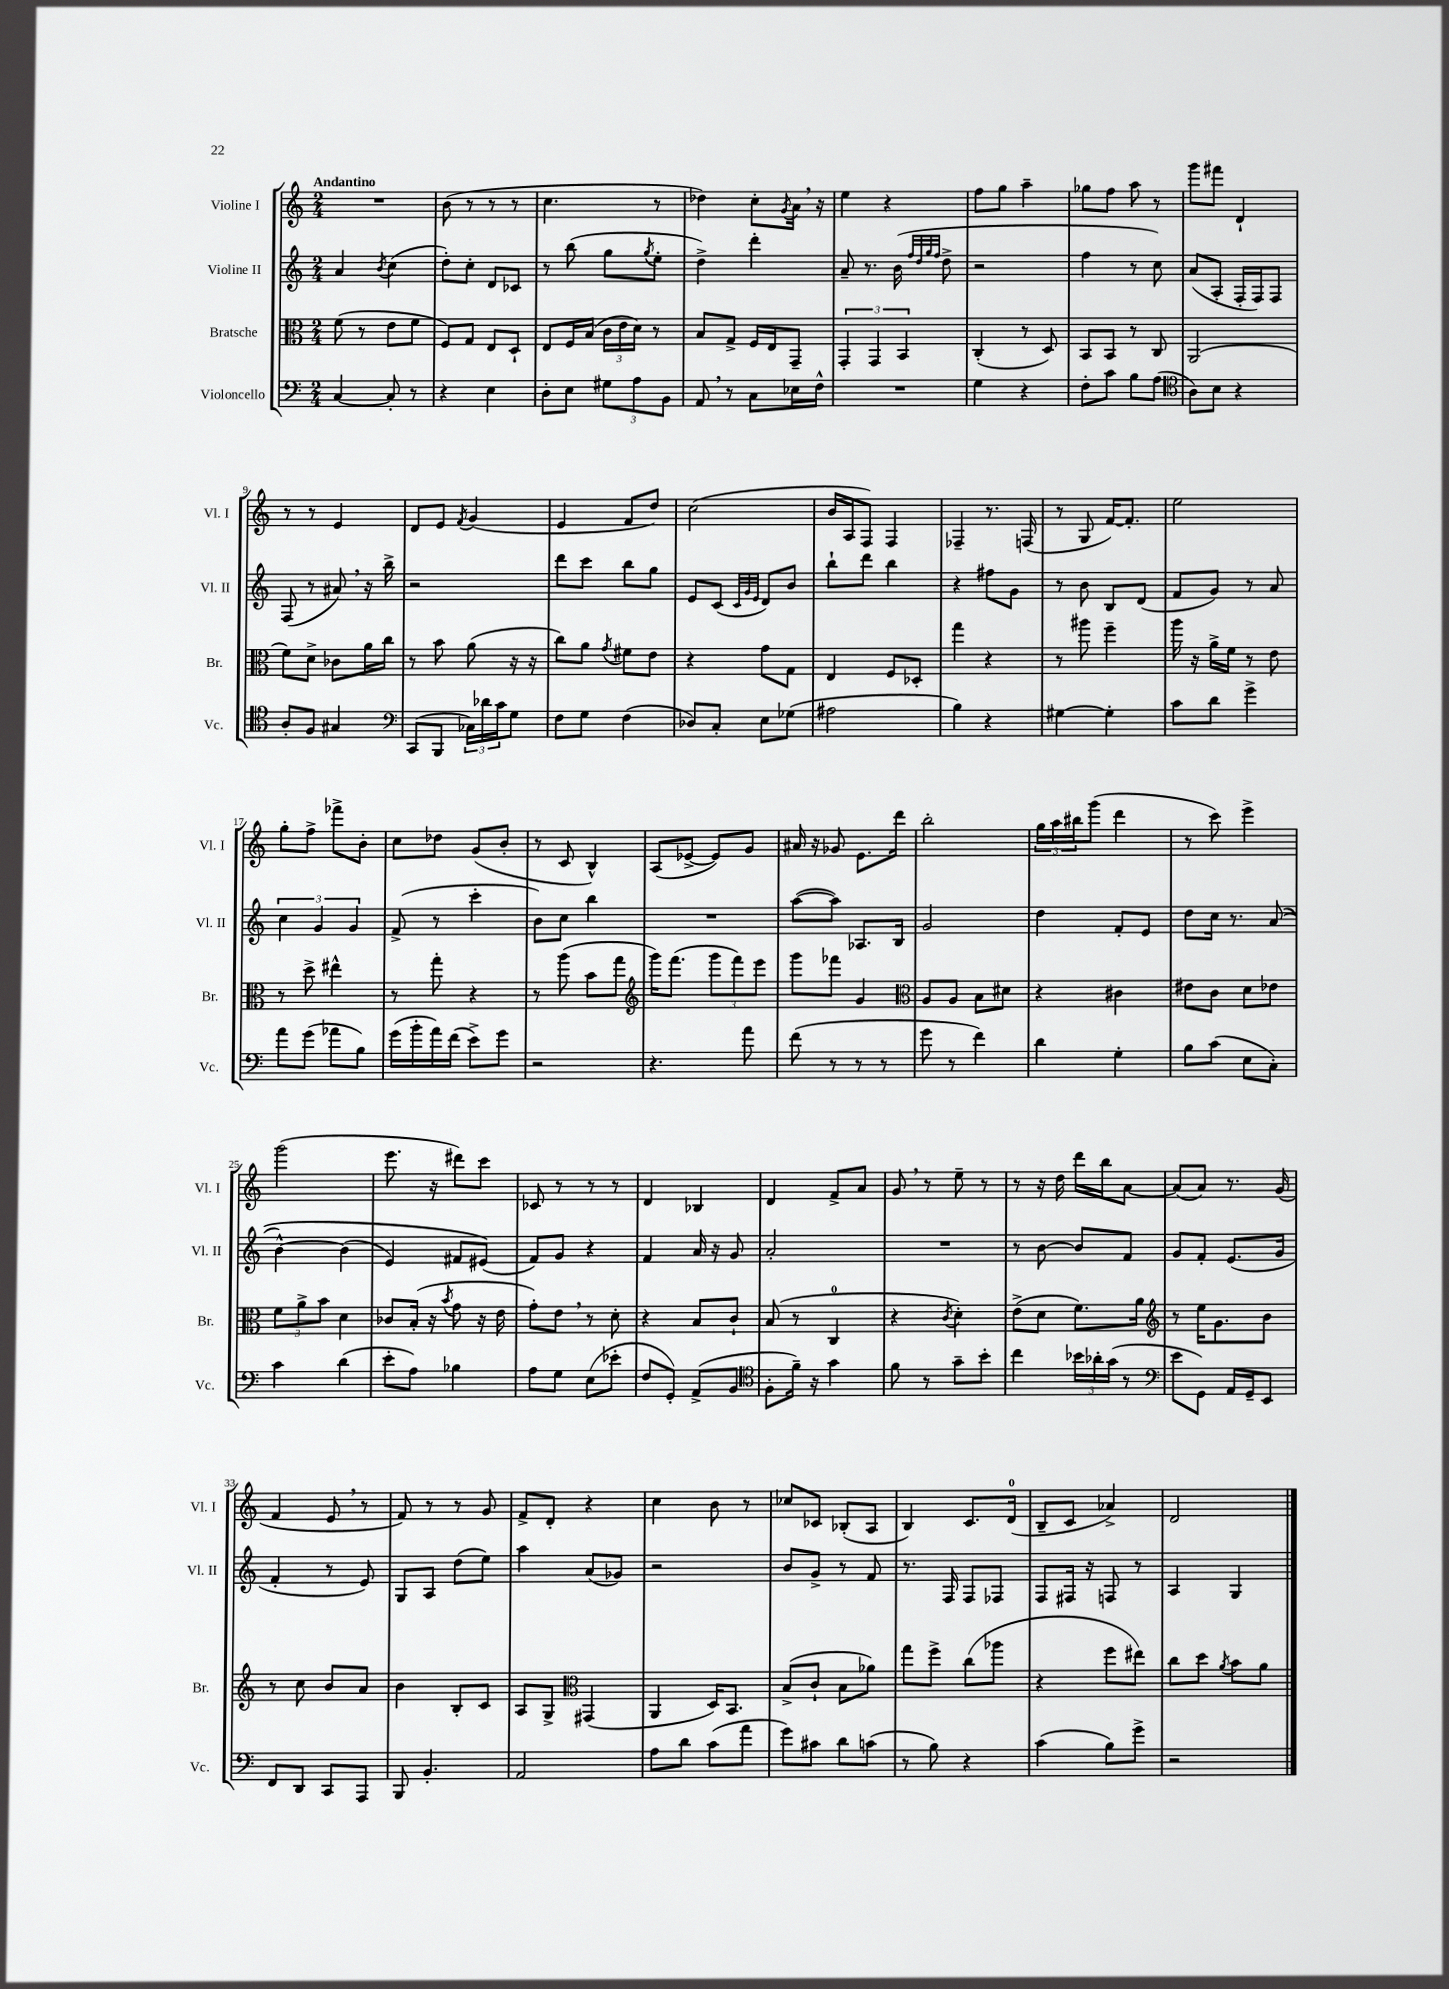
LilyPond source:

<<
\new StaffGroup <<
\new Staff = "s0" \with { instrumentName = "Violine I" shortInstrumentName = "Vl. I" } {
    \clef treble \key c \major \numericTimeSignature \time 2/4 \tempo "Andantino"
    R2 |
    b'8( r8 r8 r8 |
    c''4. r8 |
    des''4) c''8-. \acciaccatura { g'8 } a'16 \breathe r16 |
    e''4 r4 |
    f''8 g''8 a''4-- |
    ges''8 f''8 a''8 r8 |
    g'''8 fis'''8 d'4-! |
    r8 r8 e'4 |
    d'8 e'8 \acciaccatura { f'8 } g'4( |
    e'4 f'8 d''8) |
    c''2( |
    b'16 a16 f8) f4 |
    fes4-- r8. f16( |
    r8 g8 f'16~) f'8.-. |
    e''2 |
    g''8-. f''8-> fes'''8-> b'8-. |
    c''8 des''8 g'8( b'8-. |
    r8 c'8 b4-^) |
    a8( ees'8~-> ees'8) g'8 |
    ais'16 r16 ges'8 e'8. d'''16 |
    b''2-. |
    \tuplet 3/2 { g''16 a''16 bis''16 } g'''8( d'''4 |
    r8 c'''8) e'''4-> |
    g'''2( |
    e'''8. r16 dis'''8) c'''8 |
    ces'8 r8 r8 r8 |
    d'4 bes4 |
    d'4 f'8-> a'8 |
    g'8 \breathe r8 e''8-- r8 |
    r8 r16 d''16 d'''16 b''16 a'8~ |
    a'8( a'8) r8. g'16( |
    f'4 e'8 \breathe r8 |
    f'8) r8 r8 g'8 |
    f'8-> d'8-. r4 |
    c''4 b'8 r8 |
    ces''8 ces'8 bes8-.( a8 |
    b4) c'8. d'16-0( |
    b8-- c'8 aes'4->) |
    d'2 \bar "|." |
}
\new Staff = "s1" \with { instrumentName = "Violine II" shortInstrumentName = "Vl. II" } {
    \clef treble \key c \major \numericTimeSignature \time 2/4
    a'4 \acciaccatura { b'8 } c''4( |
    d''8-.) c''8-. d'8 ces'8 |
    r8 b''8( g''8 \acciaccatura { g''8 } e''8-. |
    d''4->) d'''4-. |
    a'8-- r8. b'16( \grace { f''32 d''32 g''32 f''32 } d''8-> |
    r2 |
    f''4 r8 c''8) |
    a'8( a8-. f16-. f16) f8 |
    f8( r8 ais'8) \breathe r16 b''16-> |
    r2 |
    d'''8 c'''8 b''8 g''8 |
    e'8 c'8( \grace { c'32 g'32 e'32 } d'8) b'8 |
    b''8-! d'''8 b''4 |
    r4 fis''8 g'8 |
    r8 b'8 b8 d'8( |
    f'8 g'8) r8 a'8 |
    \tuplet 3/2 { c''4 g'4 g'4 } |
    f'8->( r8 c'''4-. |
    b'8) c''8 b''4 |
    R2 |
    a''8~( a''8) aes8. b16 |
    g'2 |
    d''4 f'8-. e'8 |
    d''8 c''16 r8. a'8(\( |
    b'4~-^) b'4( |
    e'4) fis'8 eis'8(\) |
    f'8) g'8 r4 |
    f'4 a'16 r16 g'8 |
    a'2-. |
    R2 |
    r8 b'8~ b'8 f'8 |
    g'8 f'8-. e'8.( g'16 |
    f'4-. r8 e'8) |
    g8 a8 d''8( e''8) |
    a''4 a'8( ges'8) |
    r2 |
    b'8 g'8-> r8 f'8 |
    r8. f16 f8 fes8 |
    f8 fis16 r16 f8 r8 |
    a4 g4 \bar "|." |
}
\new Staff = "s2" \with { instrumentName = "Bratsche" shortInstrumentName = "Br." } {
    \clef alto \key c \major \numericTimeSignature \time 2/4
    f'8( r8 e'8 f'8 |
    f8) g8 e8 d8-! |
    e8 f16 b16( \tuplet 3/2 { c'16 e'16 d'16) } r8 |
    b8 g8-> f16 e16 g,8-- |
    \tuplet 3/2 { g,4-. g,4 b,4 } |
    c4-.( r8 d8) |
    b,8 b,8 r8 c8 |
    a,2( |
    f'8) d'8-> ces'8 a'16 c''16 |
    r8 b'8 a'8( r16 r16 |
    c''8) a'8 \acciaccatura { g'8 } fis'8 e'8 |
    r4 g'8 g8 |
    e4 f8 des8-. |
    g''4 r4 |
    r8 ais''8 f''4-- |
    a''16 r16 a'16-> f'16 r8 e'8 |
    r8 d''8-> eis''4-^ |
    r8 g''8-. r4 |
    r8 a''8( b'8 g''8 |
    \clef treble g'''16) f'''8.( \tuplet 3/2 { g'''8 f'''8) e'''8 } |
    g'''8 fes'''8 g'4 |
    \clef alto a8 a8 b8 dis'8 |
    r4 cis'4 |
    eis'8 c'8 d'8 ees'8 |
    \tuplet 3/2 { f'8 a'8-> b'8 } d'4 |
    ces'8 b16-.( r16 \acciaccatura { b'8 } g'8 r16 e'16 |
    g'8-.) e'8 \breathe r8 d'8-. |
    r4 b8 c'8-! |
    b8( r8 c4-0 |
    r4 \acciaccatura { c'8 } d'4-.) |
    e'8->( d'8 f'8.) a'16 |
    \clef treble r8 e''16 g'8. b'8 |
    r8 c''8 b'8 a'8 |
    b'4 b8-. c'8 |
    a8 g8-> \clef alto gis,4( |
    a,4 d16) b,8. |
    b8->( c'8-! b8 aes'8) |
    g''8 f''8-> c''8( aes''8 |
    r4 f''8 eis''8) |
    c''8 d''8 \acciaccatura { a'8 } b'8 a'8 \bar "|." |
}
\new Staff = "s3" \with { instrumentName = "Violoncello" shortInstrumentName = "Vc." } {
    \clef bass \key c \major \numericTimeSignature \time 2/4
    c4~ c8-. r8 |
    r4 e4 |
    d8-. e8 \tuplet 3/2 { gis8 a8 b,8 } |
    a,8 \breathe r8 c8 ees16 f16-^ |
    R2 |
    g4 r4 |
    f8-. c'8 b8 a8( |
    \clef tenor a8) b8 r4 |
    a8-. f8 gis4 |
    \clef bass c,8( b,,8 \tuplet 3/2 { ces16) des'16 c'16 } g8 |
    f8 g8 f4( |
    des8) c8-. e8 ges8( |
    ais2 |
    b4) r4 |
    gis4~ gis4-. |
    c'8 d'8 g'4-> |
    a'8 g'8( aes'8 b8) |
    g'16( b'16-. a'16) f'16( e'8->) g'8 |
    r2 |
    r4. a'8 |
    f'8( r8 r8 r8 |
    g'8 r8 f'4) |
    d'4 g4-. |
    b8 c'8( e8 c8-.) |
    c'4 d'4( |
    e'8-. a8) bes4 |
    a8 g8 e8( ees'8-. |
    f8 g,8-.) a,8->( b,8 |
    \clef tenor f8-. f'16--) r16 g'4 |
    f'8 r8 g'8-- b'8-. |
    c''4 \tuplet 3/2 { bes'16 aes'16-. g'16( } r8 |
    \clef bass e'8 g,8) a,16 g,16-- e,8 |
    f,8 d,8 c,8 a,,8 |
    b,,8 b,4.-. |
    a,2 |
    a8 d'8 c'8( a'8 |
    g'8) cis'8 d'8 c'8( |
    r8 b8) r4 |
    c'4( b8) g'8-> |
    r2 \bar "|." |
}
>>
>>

▸ **Objective**:
Pull out every line above that contains the word "Violine".

▸ **The solution**:
\new Staff = "s0" \with { instrumentName = "Violine I" shortInstrumentName = "Vl. I" } {
\new Staff = "s1" \with { instrumentName = "Violine II" shortInstrumentName = "Vl. II" } {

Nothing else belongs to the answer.